===== Provided data =====

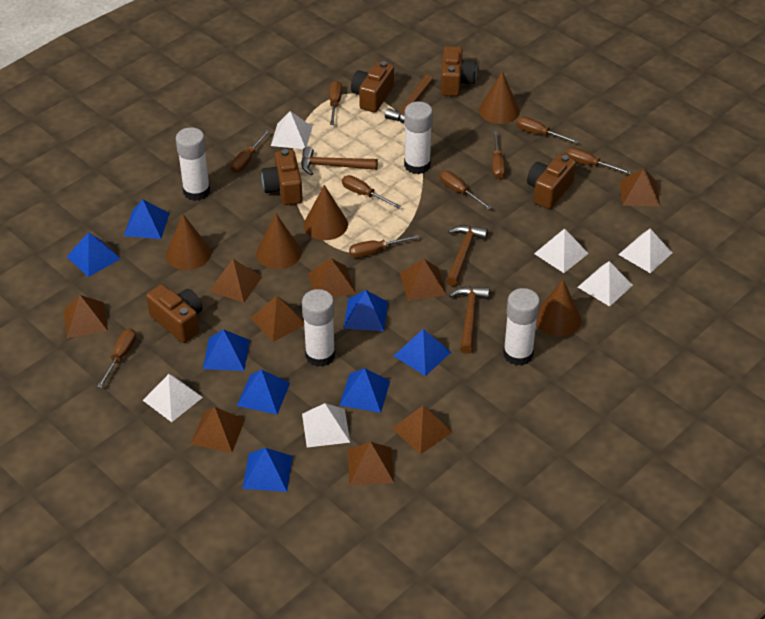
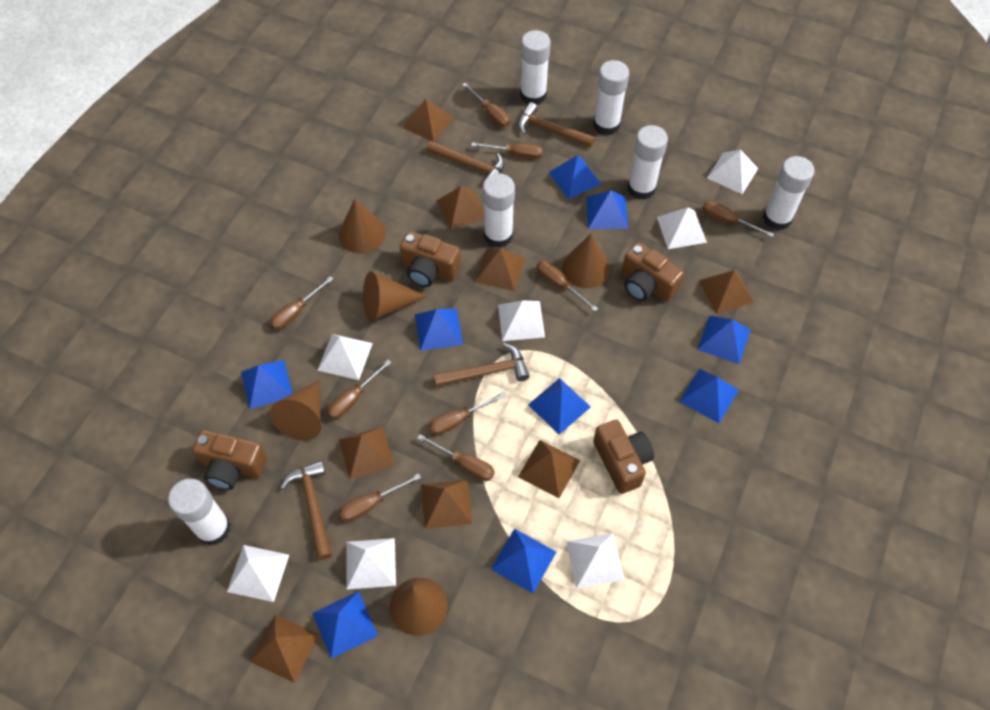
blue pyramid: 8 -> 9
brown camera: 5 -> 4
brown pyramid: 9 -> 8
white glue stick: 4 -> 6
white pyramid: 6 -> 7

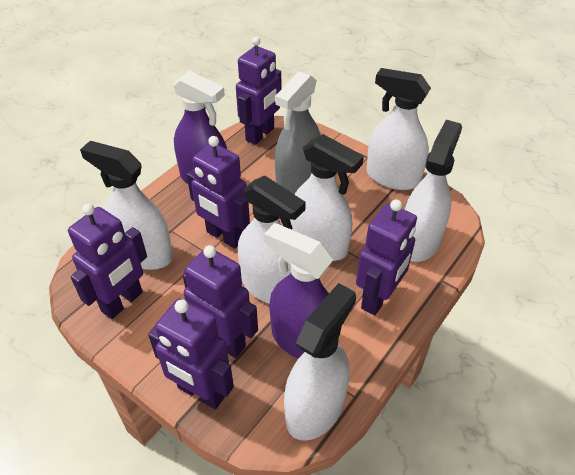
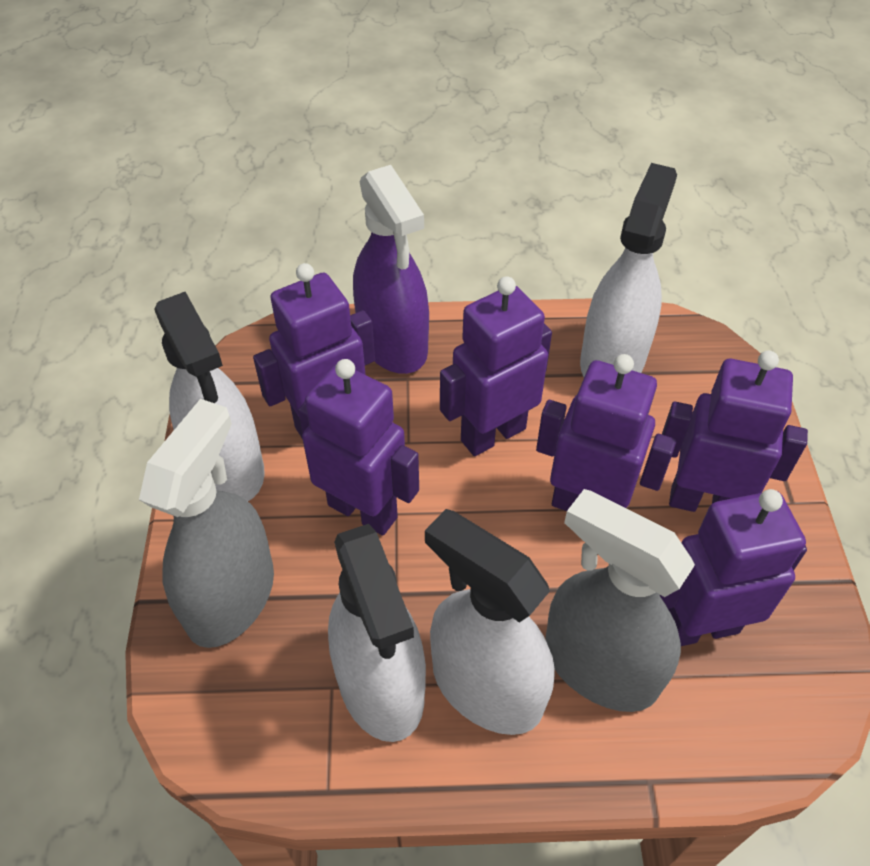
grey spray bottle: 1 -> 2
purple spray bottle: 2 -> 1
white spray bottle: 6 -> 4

=====
===== Provided data =====

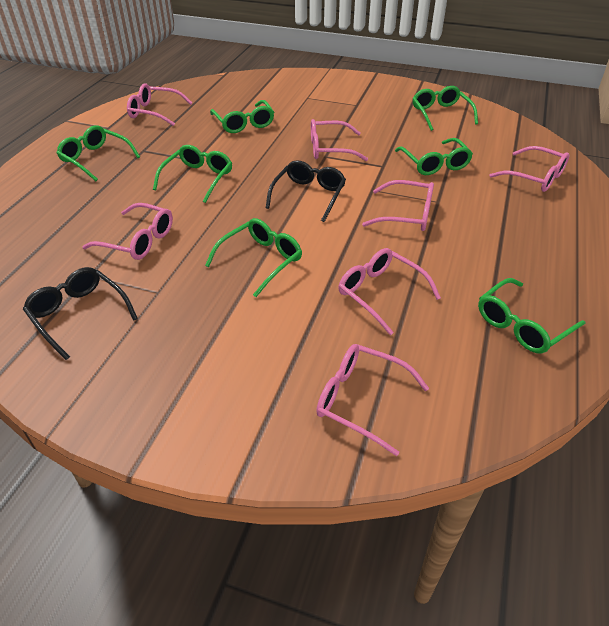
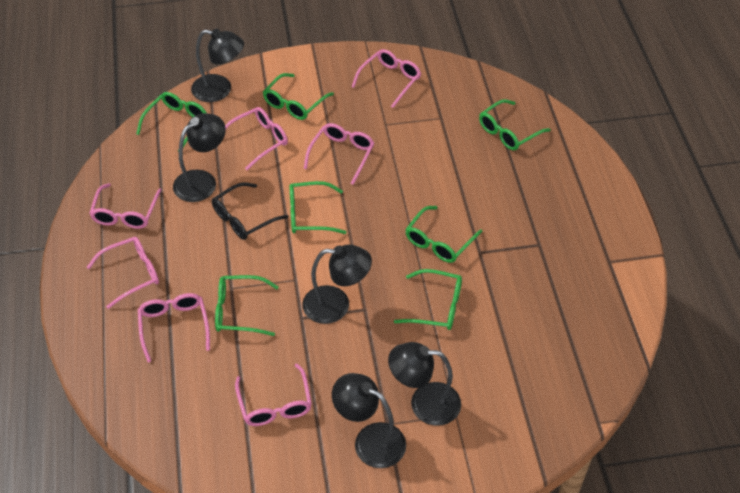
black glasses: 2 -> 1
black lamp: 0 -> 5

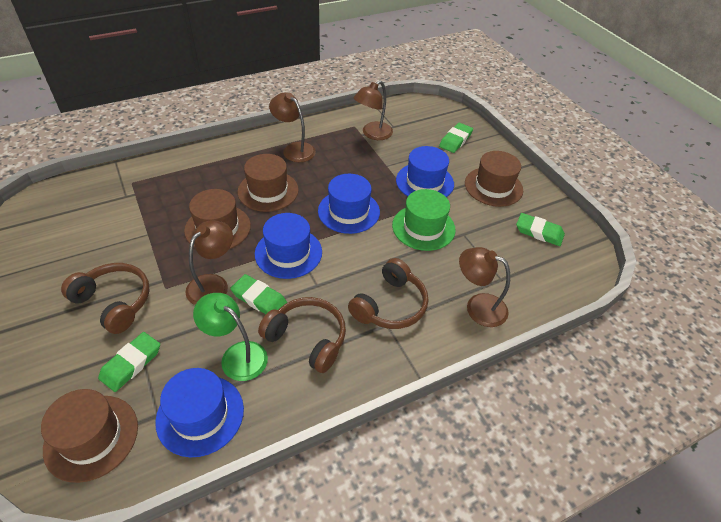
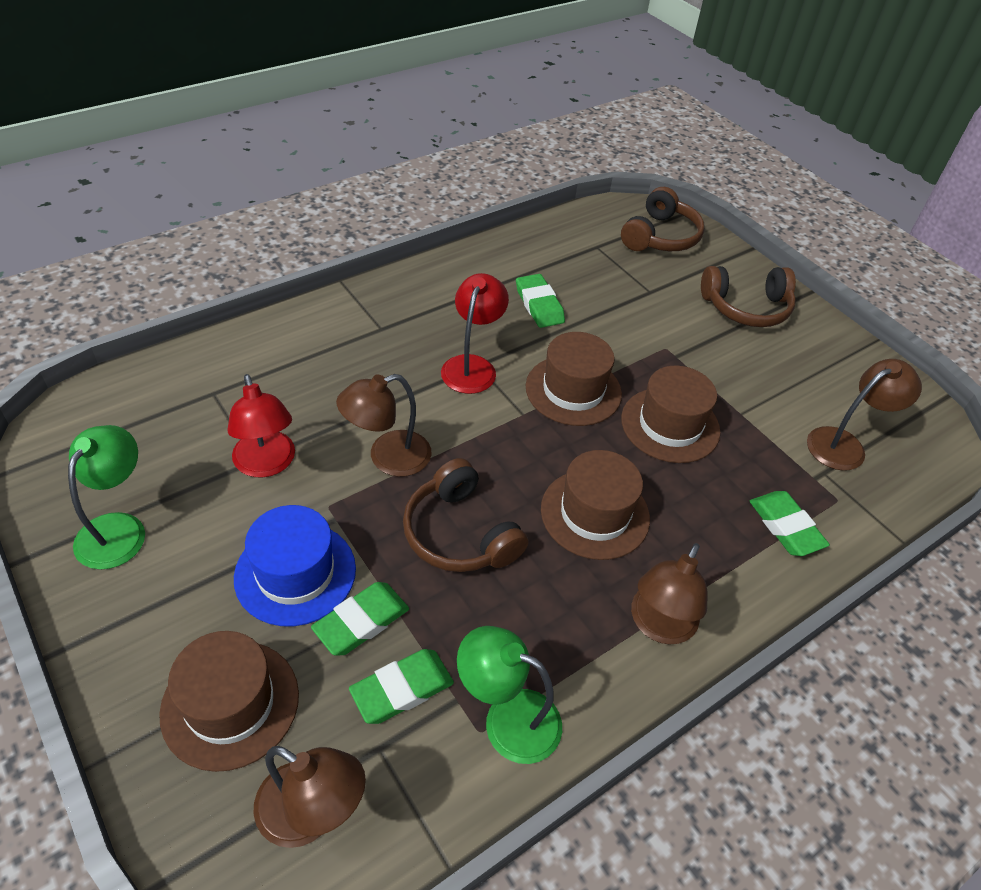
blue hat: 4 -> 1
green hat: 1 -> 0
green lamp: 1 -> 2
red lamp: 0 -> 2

=====
===== Provided data =====

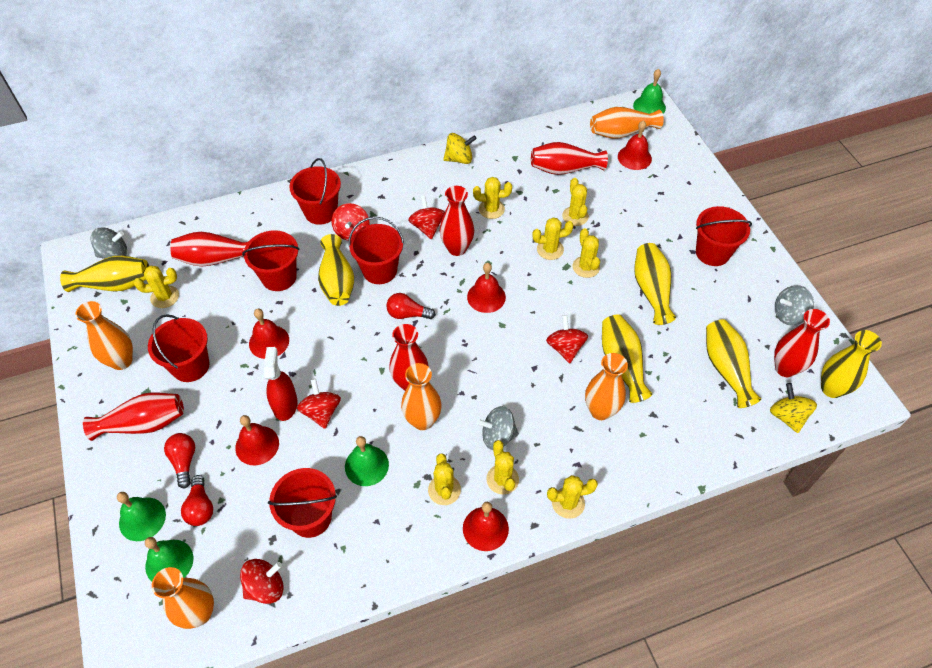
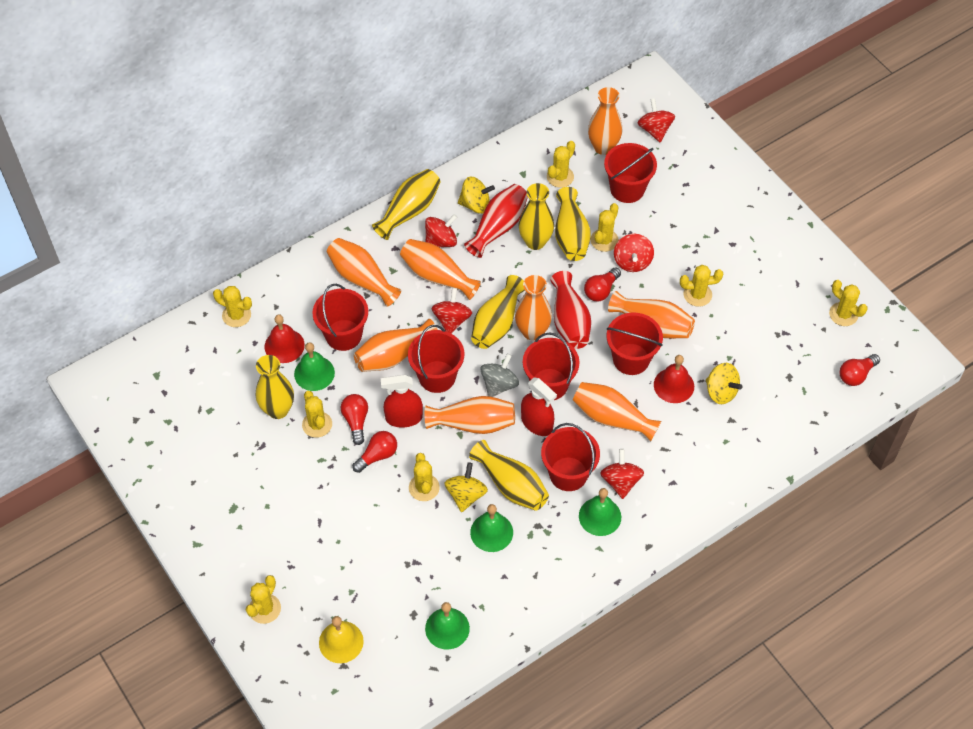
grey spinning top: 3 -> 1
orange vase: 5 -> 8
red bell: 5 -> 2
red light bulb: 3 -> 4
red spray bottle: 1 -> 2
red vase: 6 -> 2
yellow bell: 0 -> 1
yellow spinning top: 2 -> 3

=====

Work item:
Both the line containing "blue pyramid: 8 -> 9" and the line containing "white spray bottle: 6 -> 4" above belong in the output, as do the lines between them. Print them exactly, without pictures.

Answer to this task:
blue pyramid: 8 -> 9
brown camera: 5 -> 4
brown pyramid: 9 -> 8
white glue stick: 4 -> 6
white pyramid: 6 -> 7

grey spray bottle: 1 -> 2
purple spray bottle: 2 -> 1
white spray bottle: 6 -> 4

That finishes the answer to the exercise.